Dataset entries:
- - - -
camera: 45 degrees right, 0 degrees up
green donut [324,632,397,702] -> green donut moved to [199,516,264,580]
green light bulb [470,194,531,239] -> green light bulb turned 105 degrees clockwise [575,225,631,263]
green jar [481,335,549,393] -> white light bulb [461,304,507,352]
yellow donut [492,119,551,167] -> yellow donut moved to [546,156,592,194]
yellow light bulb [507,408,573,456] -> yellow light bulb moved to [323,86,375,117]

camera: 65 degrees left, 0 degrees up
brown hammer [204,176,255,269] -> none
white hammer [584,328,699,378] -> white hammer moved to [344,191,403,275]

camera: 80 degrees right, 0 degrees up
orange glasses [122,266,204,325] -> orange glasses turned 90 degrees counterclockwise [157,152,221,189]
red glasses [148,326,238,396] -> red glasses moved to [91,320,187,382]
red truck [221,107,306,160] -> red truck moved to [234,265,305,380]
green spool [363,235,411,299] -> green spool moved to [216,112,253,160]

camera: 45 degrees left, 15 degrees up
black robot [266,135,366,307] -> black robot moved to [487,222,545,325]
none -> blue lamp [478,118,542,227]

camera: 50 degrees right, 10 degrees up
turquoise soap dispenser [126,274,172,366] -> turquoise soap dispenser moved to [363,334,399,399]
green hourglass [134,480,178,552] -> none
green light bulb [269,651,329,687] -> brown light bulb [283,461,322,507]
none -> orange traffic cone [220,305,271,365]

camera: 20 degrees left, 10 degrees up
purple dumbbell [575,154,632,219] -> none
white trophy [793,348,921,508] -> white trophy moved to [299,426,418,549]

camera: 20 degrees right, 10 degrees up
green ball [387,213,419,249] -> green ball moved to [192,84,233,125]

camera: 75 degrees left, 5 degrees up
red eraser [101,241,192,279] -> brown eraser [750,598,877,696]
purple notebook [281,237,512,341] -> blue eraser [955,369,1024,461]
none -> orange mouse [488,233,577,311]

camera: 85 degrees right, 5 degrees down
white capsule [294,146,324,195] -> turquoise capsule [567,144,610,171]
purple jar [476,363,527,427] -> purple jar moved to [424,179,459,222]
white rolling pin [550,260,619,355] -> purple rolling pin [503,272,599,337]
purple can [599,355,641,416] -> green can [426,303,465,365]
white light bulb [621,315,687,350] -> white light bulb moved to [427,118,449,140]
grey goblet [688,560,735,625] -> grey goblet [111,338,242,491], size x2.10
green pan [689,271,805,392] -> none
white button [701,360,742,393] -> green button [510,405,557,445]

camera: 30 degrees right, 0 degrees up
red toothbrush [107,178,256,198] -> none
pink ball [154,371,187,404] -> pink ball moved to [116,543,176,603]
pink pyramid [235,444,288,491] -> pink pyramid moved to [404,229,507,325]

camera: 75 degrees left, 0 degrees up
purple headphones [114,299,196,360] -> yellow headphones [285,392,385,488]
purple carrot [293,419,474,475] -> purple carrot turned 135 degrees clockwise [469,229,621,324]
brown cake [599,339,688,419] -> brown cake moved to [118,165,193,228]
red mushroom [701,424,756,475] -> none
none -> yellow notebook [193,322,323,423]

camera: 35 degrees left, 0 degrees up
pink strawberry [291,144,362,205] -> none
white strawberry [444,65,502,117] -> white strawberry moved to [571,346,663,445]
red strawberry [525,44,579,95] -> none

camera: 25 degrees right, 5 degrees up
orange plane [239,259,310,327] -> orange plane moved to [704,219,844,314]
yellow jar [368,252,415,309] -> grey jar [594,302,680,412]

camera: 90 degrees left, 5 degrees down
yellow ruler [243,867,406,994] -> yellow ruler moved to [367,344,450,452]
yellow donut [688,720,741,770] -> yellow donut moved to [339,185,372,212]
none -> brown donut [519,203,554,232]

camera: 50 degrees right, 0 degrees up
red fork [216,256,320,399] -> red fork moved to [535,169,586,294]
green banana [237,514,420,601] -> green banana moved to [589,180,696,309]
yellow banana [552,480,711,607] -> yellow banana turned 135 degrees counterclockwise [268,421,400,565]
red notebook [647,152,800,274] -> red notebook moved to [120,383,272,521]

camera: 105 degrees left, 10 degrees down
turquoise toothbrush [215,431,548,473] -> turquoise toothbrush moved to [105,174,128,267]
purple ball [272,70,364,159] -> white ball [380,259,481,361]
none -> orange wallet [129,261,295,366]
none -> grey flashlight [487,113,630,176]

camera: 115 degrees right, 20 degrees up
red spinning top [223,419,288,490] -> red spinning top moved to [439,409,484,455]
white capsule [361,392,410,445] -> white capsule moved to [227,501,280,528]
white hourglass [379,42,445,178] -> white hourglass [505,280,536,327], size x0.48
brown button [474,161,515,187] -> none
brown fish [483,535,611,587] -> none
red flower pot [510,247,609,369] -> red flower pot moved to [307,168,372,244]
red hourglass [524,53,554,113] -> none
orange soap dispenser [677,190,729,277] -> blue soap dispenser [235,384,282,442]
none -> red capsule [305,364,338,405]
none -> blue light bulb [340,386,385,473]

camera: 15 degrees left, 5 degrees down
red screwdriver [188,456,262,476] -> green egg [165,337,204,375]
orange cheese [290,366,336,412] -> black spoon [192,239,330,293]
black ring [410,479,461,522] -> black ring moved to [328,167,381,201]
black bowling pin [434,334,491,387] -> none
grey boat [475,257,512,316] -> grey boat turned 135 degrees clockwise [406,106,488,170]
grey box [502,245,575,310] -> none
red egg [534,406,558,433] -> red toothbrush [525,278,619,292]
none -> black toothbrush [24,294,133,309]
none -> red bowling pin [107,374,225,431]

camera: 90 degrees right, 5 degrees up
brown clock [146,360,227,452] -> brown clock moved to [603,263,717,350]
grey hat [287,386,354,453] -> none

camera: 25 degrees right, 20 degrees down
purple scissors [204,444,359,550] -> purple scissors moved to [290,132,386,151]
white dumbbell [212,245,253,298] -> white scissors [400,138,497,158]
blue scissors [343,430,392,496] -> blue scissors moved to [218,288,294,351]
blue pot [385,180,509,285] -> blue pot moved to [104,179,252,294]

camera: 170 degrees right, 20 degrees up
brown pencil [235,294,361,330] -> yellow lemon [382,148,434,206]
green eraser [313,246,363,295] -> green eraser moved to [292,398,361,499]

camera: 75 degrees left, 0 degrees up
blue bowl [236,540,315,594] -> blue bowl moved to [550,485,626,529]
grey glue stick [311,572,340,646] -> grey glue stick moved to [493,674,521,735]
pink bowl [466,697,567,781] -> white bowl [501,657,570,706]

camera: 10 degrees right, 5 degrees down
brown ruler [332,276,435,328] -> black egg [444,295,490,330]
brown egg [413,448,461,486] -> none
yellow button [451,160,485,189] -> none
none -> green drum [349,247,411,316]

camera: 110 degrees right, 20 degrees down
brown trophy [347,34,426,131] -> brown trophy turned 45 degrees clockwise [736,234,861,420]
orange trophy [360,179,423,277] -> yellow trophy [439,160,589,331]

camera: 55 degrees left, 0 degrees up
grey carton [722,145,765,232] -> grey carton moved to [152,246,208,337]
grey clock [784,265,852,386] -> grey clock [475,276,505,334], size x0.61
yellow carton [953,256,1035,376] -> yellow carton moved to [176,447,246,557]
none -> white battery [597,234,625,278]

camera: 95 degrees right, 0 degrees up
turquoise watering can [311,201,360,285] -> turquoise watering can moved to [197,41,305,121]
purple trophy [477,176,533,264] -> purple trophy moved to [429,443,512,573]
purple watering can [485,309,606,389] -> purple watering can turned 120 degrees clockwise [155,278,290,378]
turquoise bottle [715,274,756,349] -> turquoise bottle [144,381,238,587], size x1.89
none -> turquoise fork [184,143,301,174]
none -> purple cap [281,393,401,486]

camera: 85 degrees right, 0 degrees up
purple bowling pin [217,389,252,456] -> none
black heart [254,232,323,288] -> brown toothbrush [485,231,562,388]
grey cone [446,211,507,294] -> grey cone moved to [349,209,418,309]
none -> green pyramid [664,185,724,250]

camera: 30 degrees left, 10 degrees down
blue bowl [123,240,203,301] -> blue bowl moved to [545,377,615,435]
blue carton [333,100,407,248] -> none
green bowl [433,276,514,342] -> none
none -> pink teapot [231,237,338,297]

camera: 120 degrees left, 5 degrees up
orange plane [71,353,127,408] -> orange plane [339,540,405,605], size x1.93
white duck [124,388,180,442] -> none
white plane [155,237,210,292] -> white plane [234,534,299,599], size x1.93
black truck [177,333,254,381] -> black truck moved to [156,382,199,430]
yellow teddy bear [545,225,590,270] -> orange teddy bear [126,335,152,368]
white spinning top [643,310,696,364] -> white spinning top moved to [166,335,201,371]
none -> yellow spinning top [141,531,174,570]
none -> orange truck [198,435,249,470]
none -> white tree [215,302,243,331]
- - - -
● Task to complete
Copy the records above exactly, beginning at the line that contains "purple notebook [281,237,512,341]" and stopping after the line that contains "white button [701,360,742,393]".

● Answer box
purple notebook [281,237,512,341] -> blue eraser [955,369,1024,461]
none -> orange mouse [488,233,577,311]

camera: 85 degrees right, 5 degrees down
white capsule [294,146,324,195] -> turquoise capsule [567,144,610,171]
purple jar [476,363,527,427] -> purple jar moved to [424,179,459,222]
white rolling pin [550,260,619,355] -> purple rolling pin [503,272,599,337]
purple can [599,355,641,416] -> green can [426,303,465,365]
white light bulb [621,315,687,350] -> white light bulb moved to [427,118,449,140]
grey goblet [688,560,735,625] -> grey goblet [111,338,242,491], size x2.10
green pan [689,271,805,392] -> none
white button [701,360,742,393] -> green button [510,405,557,445]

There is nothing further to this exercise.